§ **Task to complete**:
Only the opening lines of the listing, through the one with "(446, 161) = (492, 229): brown", are to be retyped, each exactly as it stands.

§ **Data supplied**:

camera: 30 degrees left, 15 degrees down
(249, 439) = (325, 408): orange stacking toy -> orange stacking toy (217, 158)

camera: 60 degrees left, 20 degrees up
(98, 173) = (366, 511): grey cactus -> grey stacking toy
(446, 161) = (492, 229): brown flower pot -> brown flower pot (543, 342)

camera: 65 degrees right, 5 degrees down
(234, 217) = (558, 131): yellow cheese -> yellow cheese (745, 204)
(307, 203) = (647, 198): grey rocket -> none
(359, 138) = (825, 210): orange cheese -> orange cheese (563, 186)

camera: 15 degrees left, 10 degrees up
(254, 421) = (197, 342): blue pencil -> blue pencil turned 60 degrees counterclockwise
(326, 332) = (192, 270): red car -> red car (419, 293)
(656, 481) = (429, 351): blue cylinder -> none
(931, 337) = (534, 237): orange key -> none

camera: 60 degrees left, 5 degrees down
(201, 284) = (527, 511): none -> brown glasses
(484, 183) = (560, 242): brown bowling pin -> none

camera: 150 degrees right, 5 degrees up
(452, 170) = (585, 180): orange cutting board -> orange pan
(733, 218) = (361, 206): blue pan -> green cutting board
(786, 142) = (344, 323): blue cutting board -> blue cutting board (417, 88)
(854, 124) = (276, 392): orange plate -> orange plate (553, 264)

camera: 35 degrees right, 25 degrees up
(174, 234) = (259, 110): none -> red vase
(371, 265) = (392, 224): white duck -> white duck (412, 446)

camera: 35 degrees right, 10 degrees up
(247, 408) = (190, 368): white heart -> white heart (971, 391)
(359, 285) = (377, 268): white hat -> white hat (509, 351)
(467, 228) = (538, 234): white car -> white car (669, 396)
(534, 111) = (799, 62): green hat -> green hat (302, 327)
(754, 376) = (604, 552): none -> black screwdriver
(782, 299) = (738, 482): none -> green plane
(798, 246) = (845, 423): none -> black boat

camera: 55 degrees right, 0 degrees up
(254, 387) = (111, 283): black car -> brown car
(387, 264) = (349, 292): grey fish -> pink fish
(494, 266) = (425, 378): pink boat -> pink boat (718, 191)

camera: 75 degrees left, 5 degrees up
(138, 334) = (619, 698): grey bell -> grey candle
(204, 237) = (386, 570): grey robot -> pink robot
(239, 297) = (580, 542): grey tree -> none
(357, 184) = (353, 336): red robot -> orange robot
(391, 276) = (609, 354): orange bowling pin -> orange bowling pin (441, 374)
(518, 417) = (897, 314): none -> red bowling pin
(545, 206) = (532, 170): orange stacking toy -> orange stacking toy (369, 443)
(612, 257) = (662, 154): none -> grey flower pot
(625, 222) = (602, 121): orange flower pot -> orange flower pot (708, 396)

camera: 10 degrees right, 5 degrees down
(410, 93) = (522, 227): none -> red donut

§ **Completed exercise**:
camera: 30 degrees left, 15 degrees down
(249, 439) = (325, 408): orange stacking toy -> orange stacking toy (217, 158)

camera: 60 degrees left, 20 degrees up
(98, 173) = (366, 511): grey cactus -> grey stacking toy
(446, 161) = (492, 229): brown flower pot -> brown flower pot (543, 342)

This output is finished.